Exercise directions:
Of the entries below, restate word for word only the section that runs from the line with "(674, 315) = (335, 393): red" to the line with "(682, 272) = (382, 393): yellow", counting both ends.

Recorded data:

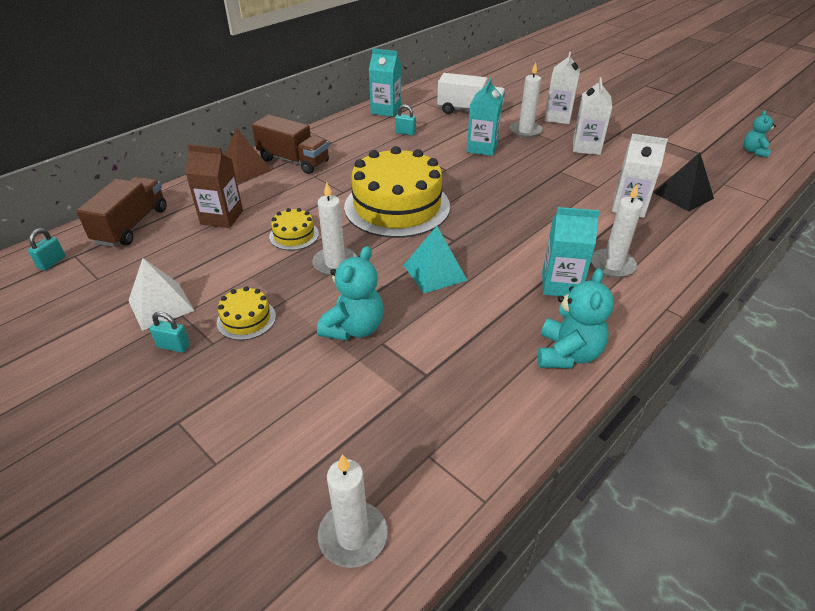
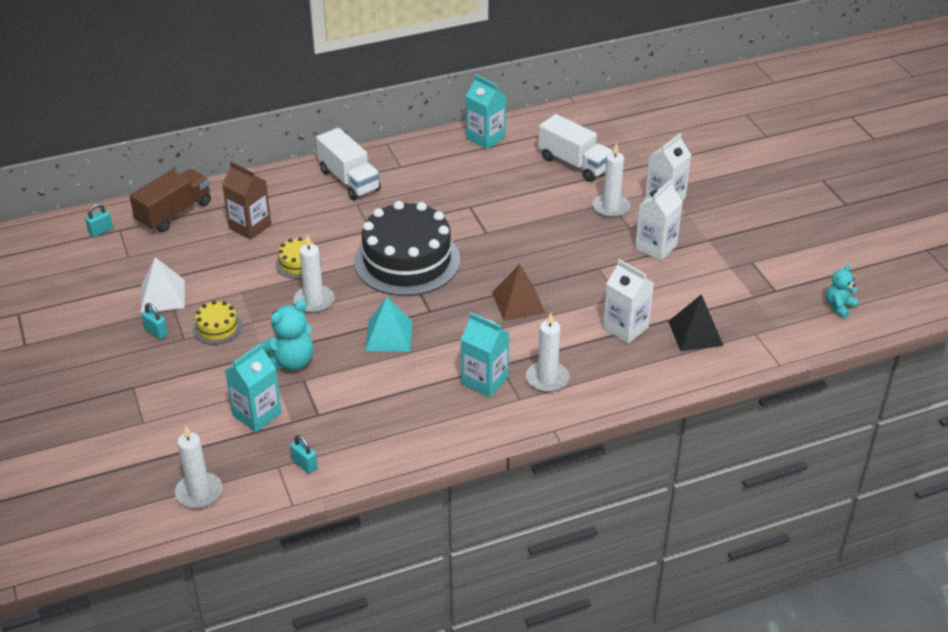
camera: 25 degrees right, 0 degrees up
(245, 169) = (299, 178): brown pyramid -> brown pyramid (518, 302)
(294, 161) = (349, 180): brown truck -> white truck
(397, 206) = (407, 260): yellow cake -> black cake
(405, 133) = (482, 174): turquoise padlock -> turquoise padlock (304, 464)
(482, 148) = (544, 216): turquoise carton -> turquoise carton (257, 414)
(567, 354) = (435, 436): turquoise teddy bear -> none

* * *

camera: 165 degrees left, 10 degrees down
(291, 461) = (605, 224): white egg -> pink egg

---

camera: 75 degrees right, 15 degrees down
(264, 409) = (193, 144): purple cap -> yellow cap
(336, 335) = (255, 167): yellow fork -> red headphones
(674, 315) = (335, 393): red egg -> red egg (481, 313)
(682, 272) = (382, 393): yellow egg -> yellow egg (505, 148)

Task solution:
(674, 315) = (335, 393): red egg -> red egg (481, 313)
(682, 272) = (382, 393): yellow egg -> yellow egg (505, 148)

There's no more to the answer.